Task to complete -
Whenever a line below includes the string "none", show it.

Provided data -
========

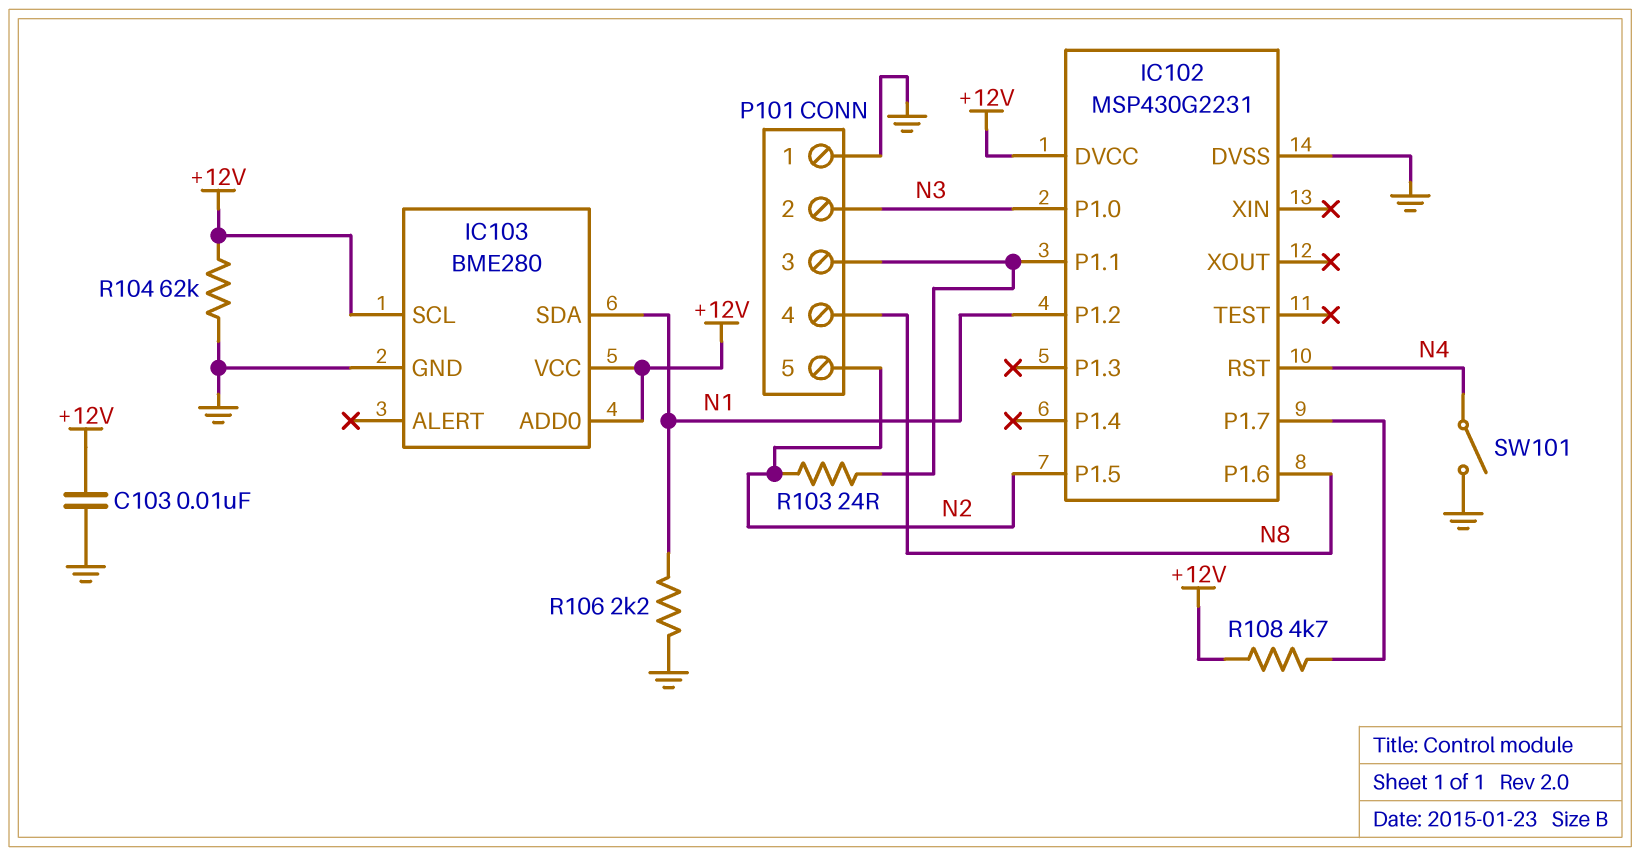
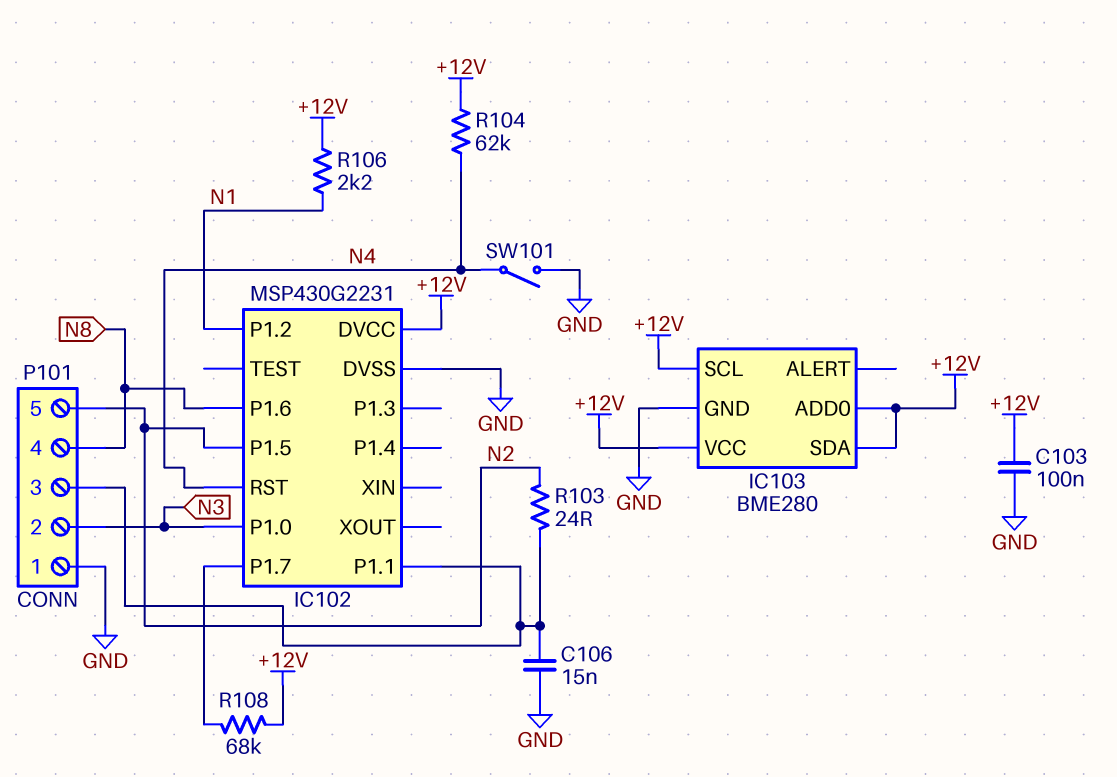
C103: 10nF (+12V, GND) -> 100nF (+12V, GND)
C106: none -> 15nF (GND, IC102/P1.1)
IC103 pin SDA: N1 -> +12V
R104: 62k (+12V, GND) -> 62k (+12V, N4)
R106: 2.2k (GND, N1) -> 2.2k (+12V, N1)
R108: 4.7k (+12V, IC102/P1.7) -> 68k (+12V, IC102/P1.7)

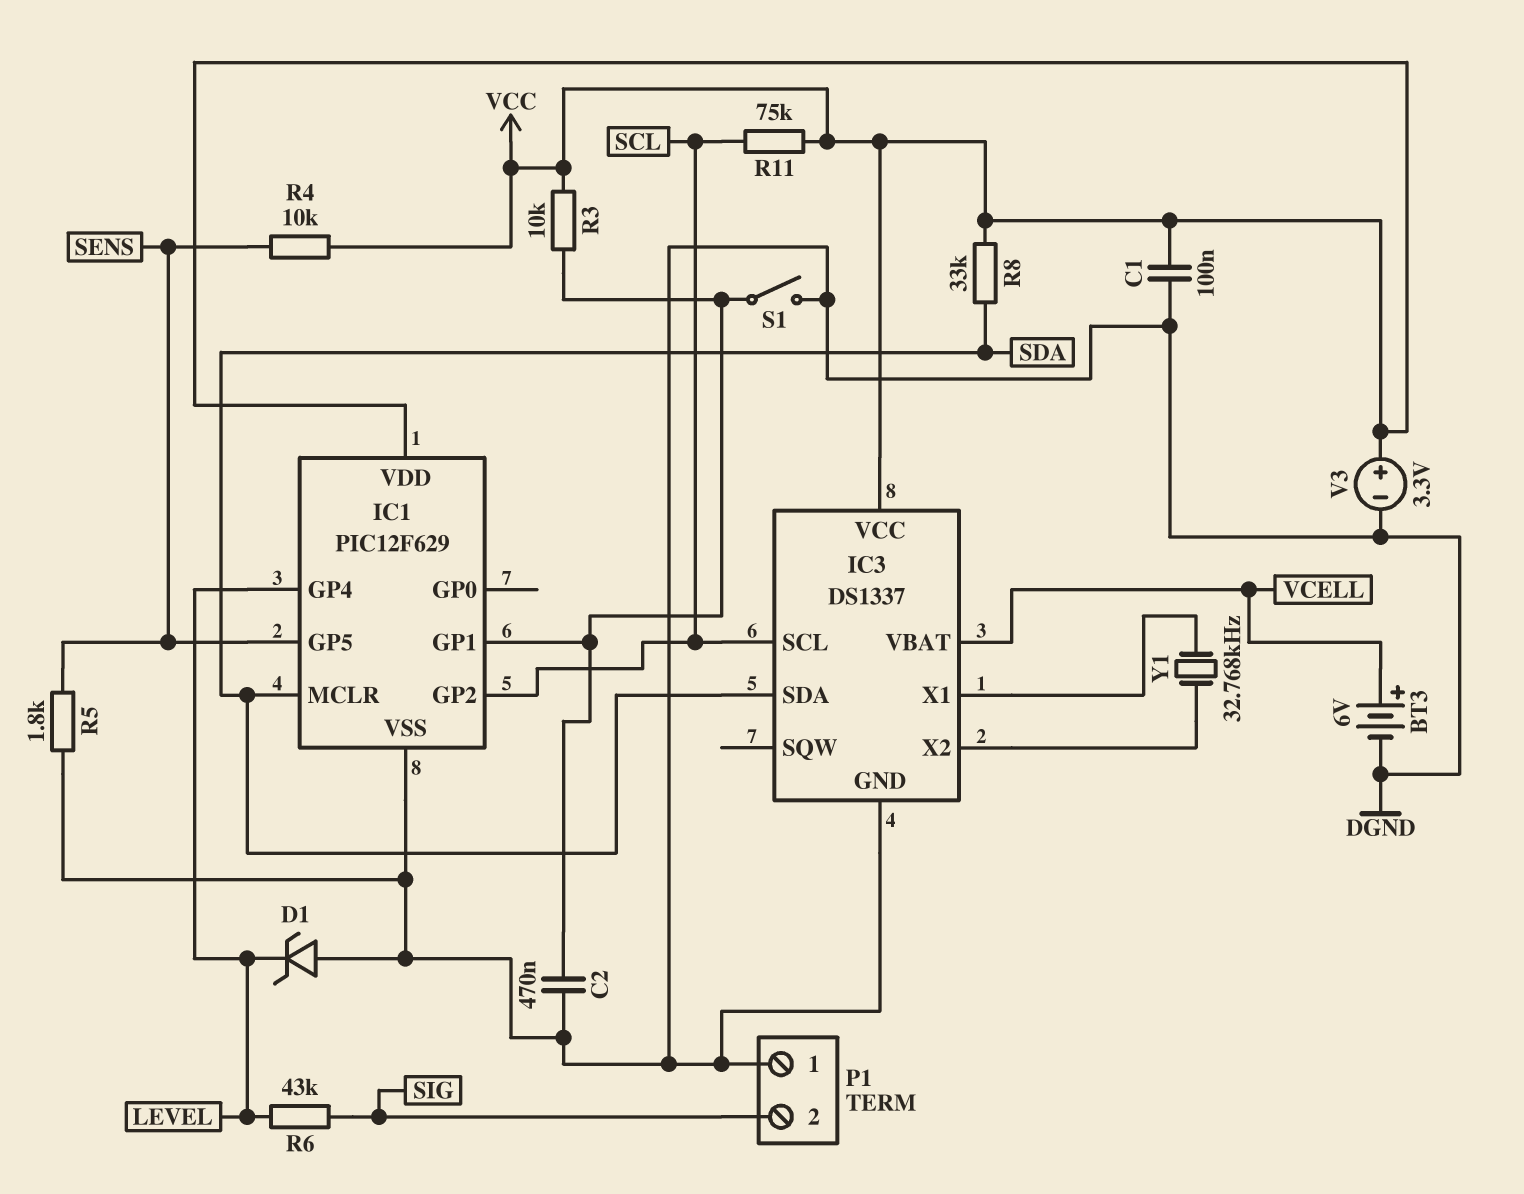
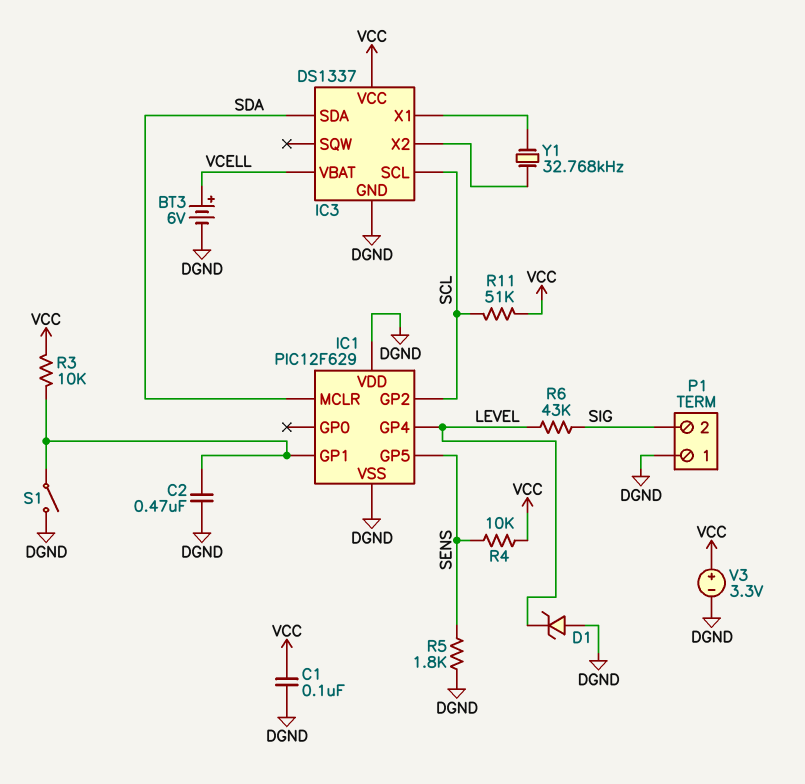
IC1 pin VDD: VCC -> DGND
R8: 33k (SDA, VCC) -> none
R11: 75k (SCL, VCC) -> 51k (SCL, VCC)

========

Response -
C106: none -> 15nF (GND, IC102/P1.1)
R8: 33k (SDA, VCC) -> none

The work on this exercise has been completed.